▶ Before-and-after object lists:
┌──
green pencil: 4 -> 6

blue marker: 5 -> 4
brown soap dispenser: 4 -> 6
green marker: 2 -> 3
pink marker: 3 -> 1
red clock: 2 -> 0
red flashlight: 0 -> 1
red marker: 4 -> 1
└──
▶ Exercise details:
Copy each record exactly, leaving nothing out.

▶ Output for this exercise:
green pencil: 4 -> 6

blue marker: 5 -> 4
brown soap dispenser: 4 -> 6
green marker: 2 -> 3
pink marker: 3 -> 1
red clock: 2 -> 0
red flashlight: 0 -> 1
red marker: 4 -> 1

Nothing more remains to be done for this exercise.